### Available records
○ ○ ○ ○ ○
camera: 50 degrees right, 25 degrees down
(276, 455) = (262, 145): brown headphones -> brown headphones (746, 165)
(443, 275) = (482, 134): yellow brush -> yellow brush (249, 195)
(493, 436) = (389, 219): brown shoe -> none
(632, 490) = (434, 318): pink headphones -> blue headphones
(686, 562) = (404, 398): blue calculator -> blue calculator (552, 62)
○ ○ ○ ○ ○
Your answer should consist solely of the lines from the one containing "(276, 455) = (262, 145): brown" through the last line of the listing, written out word for word.

### Exercise answer
(276, 455) = (262, 145): brown headphones -> brown headphones (746, 165)
(443, 275) = (482, 134): yellow brush -> yellow brush (249, 195)
(493, 436) = (389, 219): brown shoe -> none
(632, 490) = (434, 318): pink headphones -> blue headphones
(686, 562) = (404, 398): blue calculator -> blue calculator (552, 62)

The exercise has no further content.